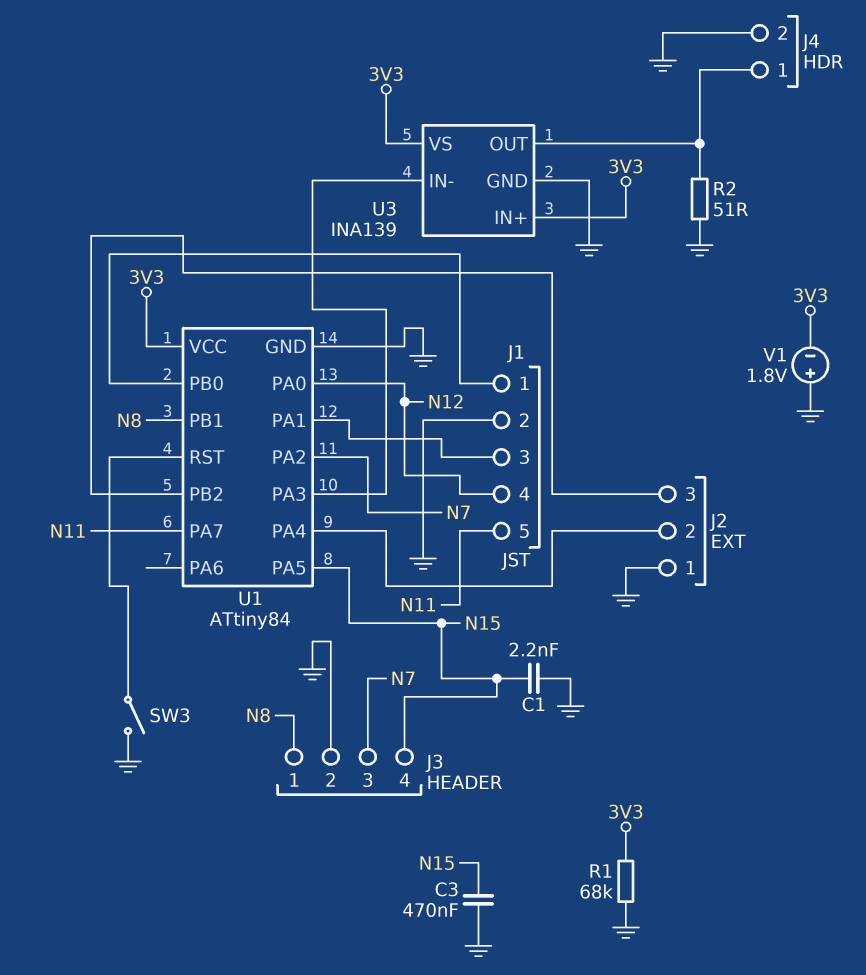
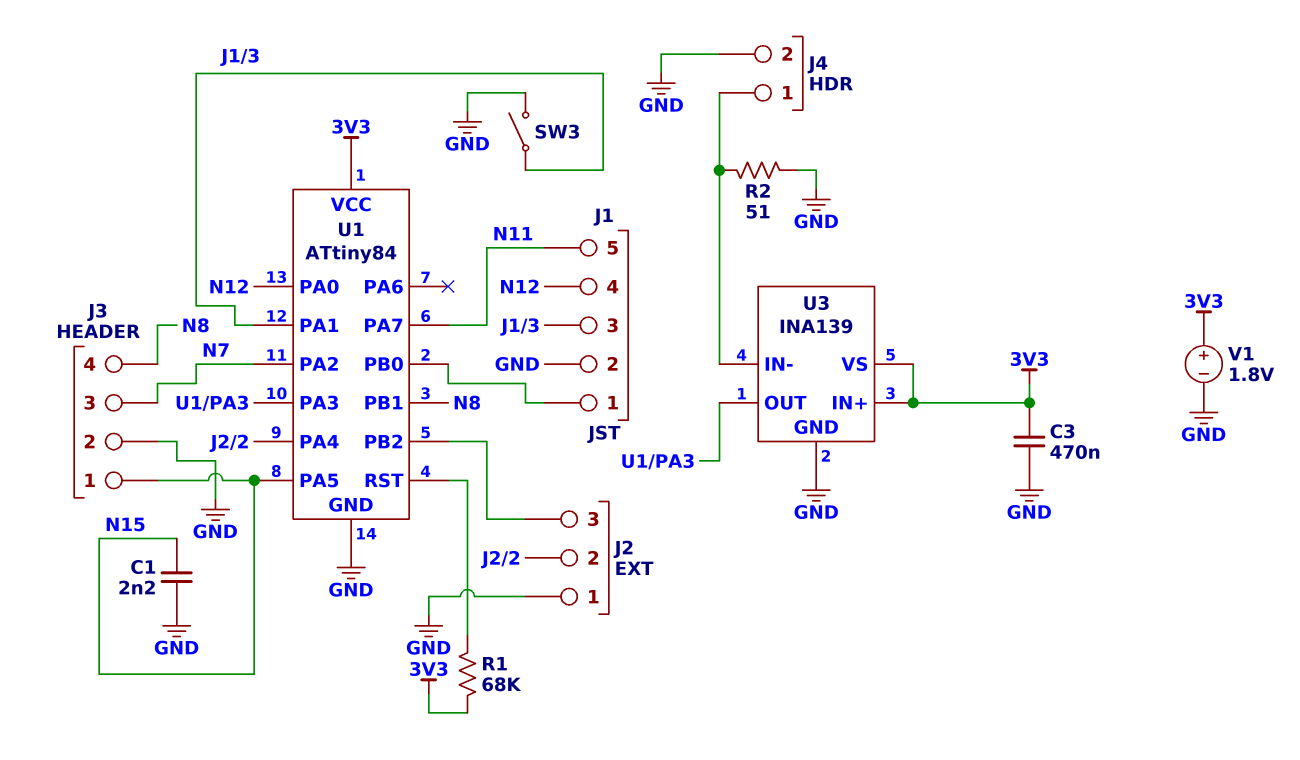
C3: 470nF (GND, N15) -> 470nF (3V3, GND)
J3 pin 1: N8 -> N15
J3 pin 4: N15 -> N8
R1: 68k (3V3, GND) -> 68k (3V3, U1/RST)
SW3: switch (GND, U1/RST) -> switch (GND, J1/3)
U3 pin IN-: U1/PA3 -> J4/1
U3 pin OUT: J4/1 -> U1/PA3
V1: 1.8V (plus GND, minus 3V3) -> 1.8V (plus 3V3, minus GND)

- [Task instructions]
The lines to return run from the one containing "R1: 68k (3V3, GND) -> 68k (3V3, U1/RST)" through the last line of the material above. Please reproduce them exactly.

- [Solved exercise]
R1: 68k (3V3, GND) -> 68k (3V3, U1/RST)
SW3: switch (GND, U1/RST) -> switch (GND, J1/3)
U3 pin IN-: U1/PA3 -> J4/1
U3 pin OUT: J4/1 -> U1/PA3
V1: 1.8V (plus GND, minus 3V3) -> 1.8V (plus 3V3, minus GND)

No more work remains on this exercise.